_Data excerpt_.

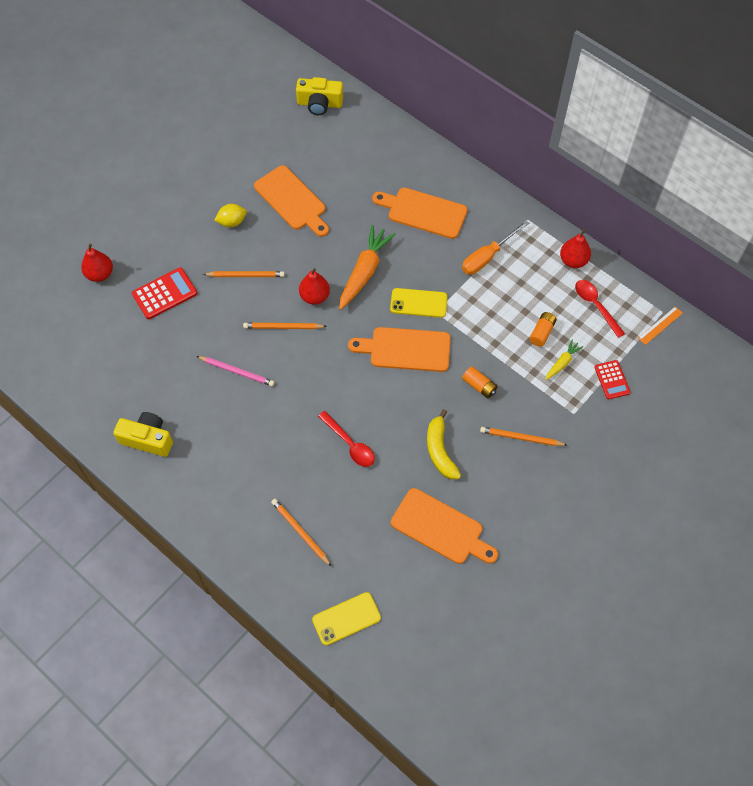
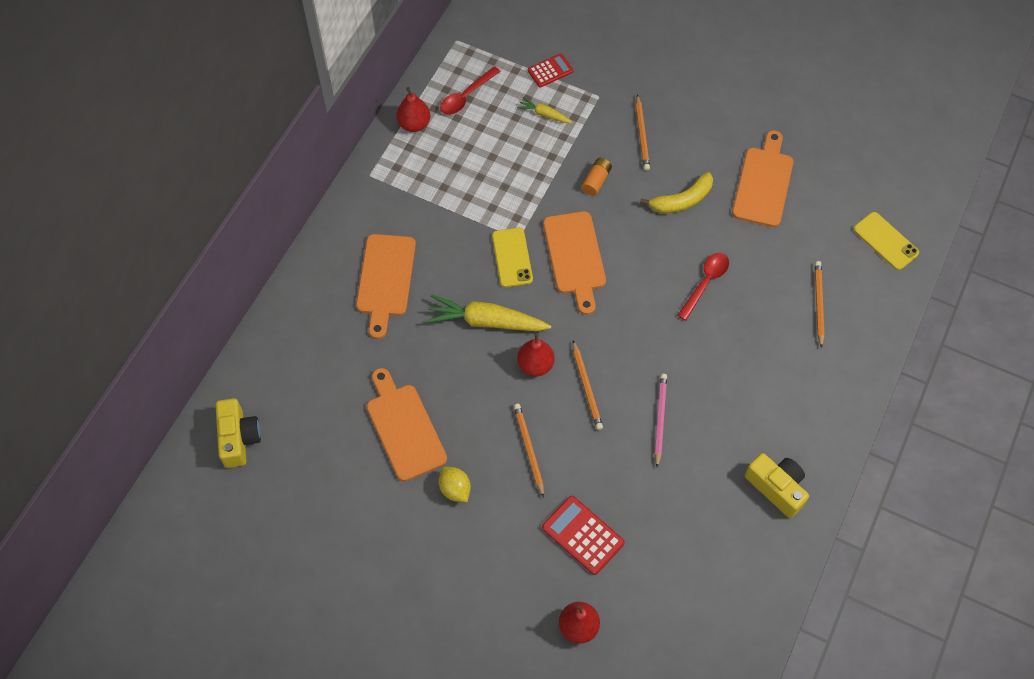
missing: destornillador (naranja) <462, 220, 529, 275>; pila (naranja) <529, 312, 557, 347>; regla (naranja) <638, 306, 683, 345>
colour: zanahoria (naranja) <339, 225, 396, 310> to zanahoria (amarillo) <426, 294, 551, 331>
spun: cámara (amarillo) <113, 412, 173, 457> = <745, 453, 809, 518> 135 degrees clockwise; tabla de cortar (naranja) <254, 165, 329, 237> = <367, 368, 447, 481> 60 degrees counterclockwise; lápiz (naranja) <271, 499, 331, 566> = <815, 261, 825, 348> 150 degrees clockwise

_What you have to do_.
Restate the full listing word for word, excluding images.

_Exercise answer_.
missing: destornillador (naranja) <462, 220, 529, 275>; pila (naranja) <529, 312, 557, 347>; regla (naranja) <638, 306, 683, 345>
colour: zanahoria (naranja) <339, 225, 396, 310> to zanahoria (amarillo) <426, 294, 551, 331>
spun: cámara (amarillo) <113, 412, 173, 457> = <745, 453, 809, 518> 135 degrees clockwise; tabla de cortar (naranja) <254, 165, 329, 237> = <367, 368, 447, 481> 60 degrees counterclockwise; lápiz (naranja) <271, 499, 331, 566> = <815, 261, 825, 348> 150 degrees clockwise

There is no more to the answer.